Starting at the line with "KEYS1 pin K1: D9 -> A3" and going on through the line with "JOY pin VRY: A5 -> GND", reproduce each line in the records below exactly and nothing more.

=== EXCERPTED RECORDS ===

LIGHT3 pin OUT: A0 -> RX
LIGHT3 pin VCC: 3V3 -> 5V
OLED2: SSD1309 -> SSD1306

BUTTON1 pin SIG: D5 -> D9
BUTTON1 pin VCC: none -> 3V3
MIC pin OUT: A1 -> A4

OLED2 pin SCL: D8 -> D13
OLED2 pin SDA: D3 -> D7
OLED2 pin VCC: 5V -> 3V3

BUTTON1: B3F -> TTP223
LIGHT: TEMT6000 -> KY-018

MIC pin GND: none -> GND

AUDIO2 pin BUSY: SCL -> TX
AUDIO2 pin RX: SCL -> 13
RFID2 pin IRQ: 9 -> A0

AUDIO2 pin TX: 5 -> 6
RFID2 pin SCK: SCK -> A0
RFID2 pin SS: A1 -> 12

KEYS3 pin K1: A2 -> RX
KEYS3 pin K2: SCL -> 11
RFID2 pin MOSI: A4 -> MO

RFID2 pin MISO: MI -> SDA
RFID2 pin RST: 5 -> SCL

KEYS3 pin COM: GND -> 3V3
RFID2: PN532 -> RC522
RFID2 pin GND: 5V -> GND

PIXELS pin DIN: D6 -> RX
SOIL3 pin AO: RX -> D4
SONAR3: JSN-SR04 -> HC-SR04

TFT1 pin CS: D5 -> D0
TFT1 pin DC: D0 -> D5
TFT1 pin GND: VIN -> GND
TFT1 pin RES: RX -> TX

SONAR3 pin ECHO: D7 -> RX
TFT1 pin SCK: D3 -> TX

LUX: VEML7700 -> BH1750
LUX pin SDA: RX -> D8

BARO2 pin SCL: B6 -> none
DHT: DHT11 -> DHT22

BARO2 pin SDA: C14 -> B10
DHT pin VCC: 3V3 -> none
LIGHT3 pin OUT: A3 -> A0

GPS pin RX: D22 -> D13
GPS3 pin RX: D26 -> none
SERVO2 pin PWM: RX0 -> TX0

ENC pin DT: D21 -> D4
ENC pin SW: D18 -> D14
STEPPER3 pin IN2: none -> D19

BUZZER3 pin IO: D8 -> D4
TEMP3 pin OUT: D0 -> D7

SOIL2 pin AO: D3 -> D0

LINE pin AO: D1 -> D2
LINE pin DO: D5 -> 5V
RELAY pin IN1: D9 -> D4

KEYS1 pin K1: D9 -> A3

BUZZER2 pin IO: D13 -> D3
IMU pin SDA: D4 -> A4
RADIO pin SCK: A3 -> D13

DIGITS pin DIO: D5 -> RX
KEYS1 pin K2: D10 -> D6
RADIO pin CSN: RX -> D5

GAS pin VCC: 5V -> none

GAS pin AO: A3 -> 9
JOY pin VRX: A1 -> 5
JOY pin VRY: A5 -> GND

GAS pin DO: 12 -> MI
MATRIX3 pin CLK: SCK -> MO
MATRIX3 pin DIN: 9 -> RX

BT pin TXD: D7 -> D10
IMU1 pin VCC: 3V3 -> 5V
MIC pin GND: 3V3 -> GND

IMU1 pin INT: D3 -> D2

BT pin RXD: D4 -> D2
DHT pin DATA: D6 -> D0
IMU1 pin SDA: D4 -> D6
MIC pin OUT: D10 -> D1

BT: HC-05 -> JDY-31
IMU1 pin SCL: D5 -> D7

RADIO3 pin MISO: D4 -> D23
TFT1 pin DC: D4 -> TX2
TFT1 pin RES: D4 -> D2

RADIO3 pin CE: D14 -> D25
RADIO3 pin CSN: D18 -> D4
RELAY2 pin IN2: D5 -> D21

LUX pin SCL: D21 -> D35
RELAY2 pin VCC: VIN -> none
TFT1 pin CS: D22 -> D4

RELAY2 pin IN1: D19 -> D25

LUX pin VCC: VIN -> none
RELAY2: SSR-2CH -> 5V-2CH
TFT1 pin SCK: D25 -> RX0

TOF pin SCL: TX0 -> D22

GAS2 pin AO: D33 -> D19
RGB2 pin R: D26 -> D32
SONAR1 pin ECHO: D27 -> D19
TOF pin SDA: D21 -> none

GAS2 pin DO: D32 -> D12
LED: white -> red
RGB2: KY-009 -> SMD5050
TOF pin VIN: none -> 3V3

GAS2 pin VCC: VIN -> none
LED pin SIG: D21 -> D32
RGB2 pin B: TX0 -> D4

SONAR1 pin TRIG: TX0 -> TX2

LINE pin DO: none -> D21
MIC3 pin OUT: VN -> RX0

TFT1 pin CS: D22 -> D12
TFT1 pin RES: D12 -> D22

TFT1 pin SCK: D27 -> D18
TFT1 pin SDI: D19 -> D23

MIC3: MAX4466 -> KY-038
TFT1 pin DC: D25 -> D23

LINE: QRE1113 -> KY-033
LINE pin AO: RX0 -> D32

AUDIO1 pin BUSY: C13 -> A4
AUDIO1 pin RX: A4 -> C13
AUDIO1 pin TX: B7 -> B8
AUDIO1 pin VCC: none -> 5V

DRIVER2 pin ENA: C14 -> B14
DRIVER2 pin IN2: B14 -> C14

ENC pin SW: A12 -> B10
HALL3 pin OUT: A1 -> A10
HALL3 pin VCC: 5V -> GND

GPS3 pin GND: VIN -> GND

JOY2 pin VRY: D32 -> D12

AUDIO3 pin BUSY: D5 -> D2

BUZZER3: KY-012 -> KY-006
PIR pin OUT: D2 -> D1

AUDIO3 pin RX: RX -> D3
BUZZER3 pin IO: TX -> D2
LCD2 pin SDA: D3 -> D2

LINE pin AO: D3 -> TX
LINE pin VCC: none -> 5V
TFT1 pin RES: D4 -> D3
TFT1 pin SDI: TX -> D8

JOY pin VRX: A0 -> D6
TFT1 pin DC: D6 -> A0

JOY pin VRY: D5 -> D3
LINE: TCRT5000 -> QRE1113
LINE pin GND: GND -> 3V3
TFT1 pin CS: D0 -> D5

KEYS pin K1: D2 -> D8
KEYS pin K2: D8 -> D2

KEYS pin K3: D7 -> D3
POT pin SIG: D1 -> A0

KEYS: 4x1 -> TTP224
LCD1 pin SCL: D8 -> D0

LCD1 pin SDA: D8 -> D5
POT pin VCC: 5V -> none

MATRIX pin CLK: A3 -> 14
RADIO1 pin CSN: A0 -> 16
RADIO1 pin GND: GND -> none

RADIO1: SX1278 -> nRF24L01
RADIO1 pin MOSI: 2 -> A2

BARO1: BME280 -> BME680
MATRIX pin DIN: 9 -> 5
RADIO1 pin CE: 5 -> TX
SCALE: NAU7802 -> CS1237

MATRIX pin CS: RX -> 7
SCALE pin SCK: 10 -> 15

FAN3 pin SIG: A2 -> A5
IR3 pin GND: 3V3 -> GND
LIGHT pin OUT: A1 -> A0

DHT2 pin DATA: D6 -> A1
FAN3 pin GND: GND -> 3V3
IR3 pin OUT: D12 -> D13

===

EXERCISE RESPONSE
KEYS1 pin K1: D9 -> A3

BUZZER2 pin IO: D13 -> D3
IMU pin SDA: D4 -> A4
RADIO pin SCK: A3 -> D13

DIGITS pin DIO: D5 -> RX
KEYS1 pin K2: D10 -> D6
RADIO pin CSN: RX -> D5

GAS pin VCC: 5V -> none

GAS pin AO: A3 -> 9
JOY pin VRX: A1 -> 5
JOY pin VRY: A5 -> GND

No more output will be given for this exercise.